Dataset extract:
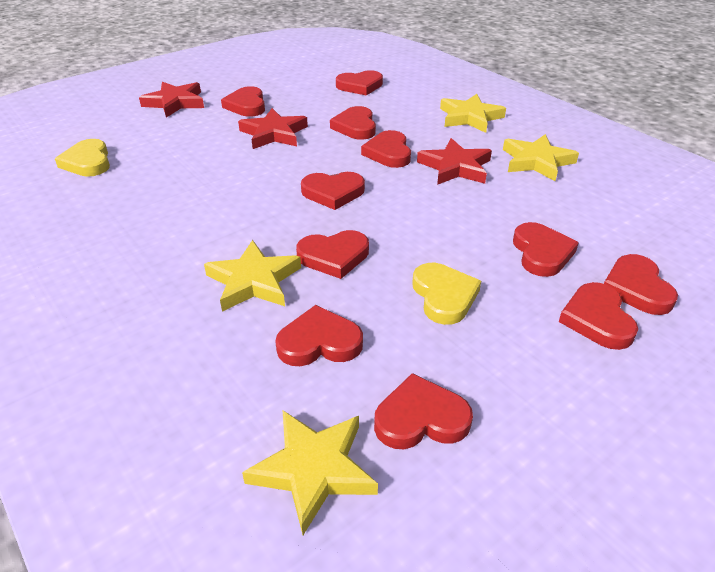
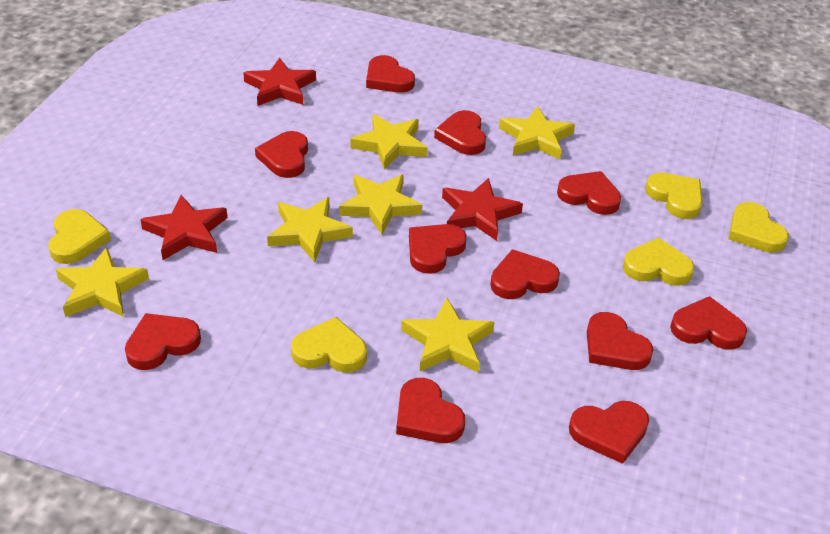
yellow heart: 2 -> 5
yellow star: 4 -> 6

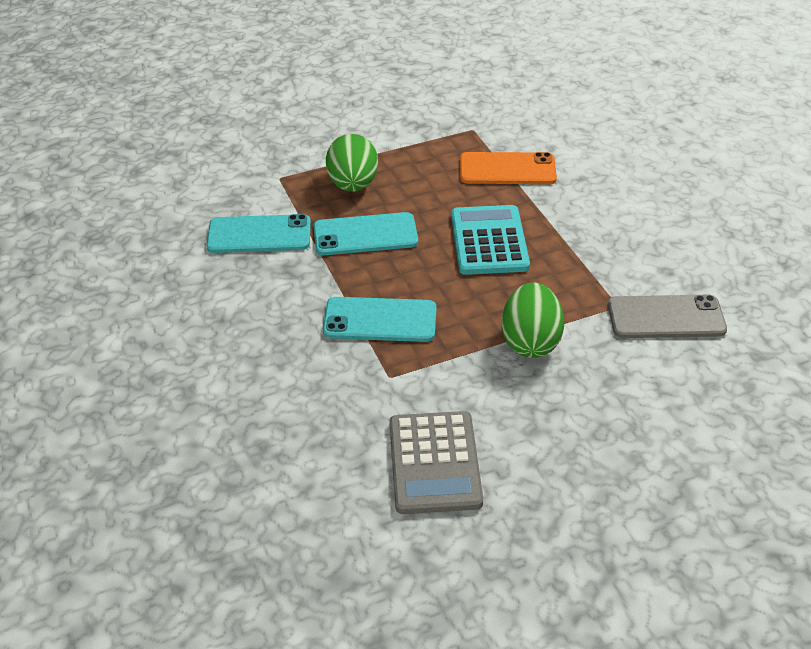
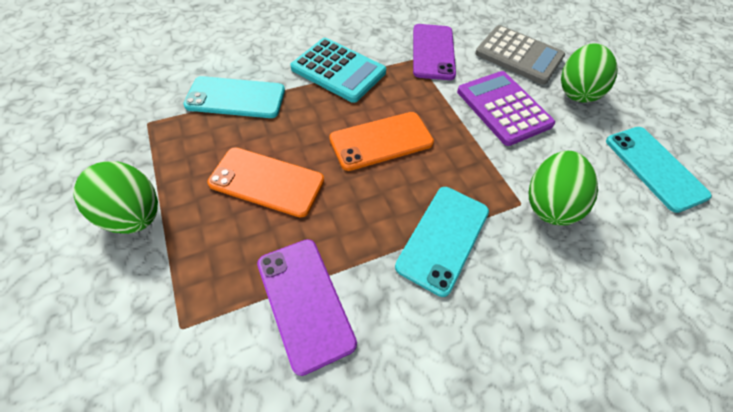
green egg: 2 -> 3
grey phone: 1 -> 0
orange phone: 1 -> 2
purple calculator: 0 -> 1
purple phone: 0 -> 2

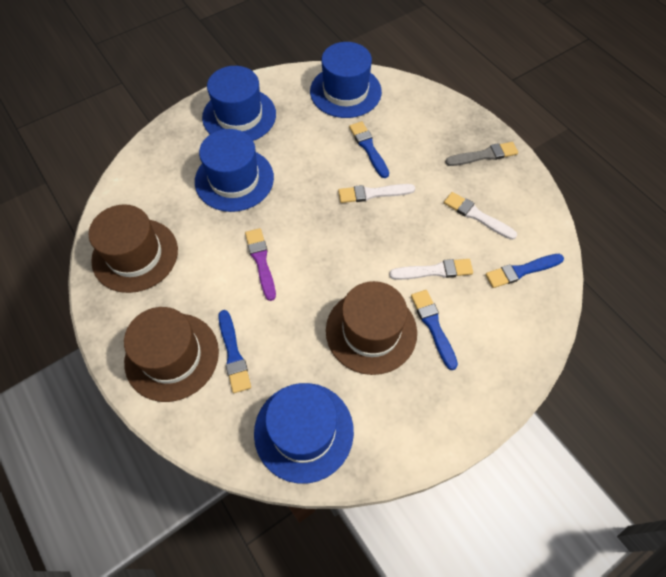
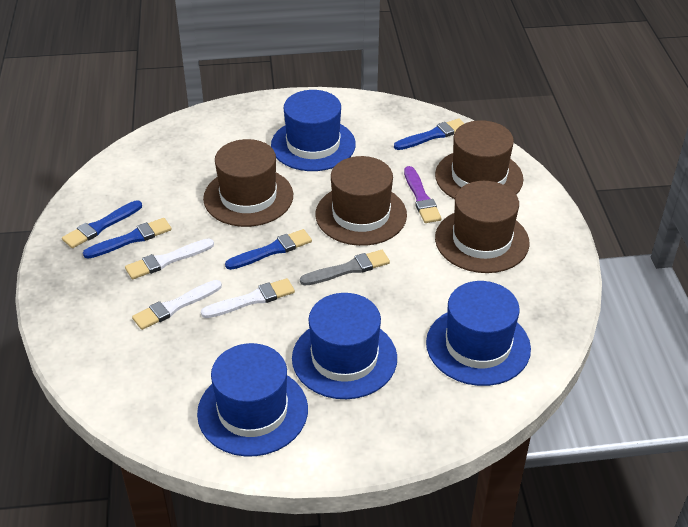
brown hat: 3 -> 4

==

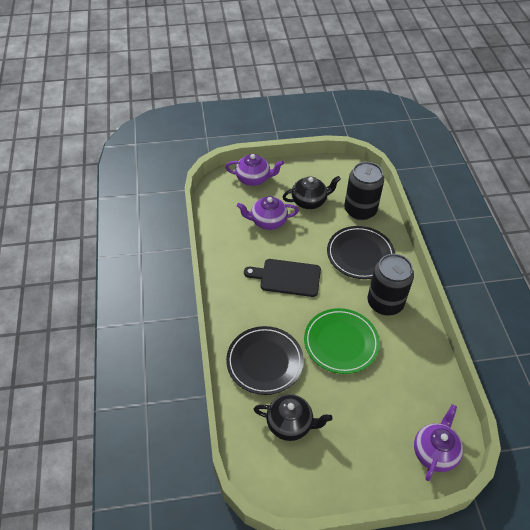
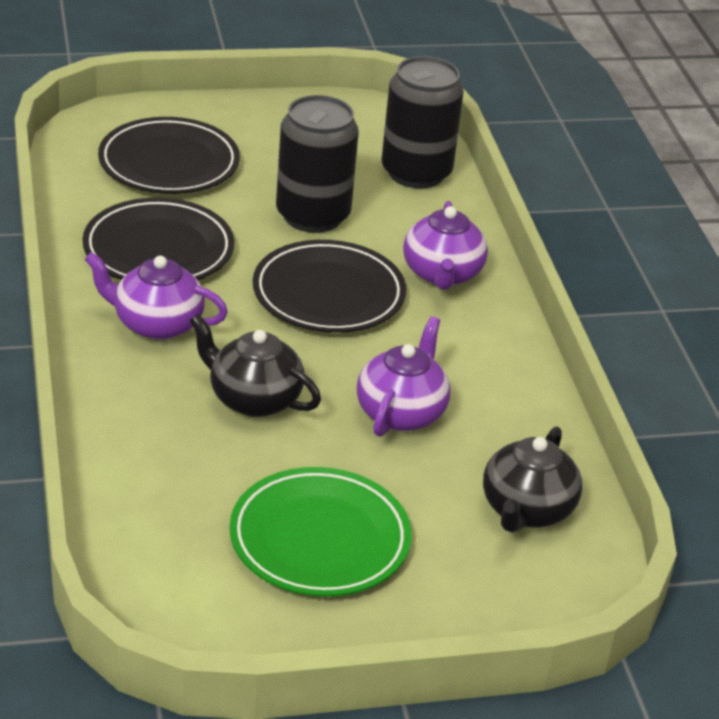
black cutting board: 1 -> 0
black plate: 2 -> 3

--

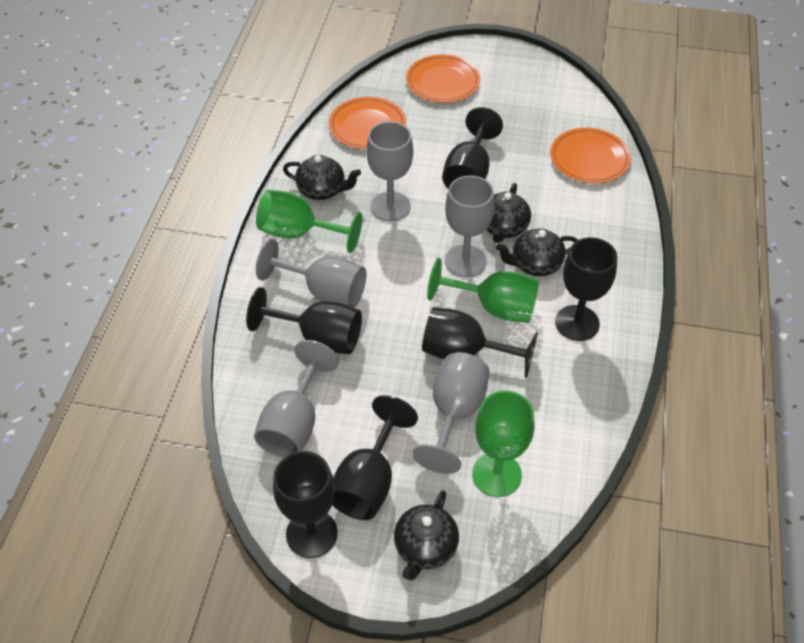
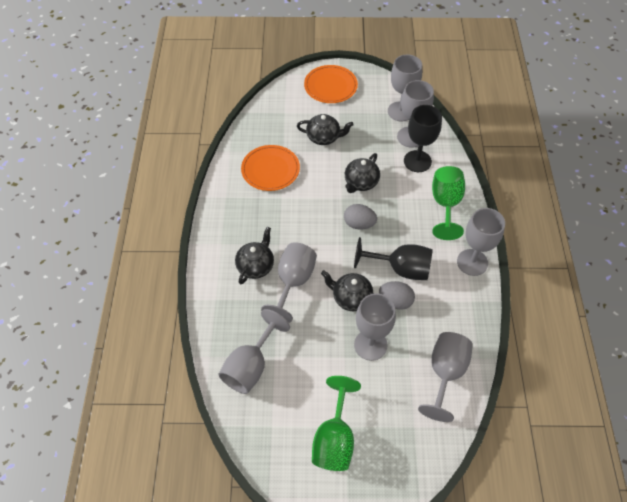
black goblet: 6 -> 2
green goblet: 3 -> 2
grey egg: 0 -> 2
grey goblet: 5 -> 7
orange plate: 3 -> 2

Work request: Whenever a line of the listing above holds the word "black", copy that line.

Written answer:
black cutting board: 1 -> 0
black plate: 2 -> 3
black goblet: 6 -> 2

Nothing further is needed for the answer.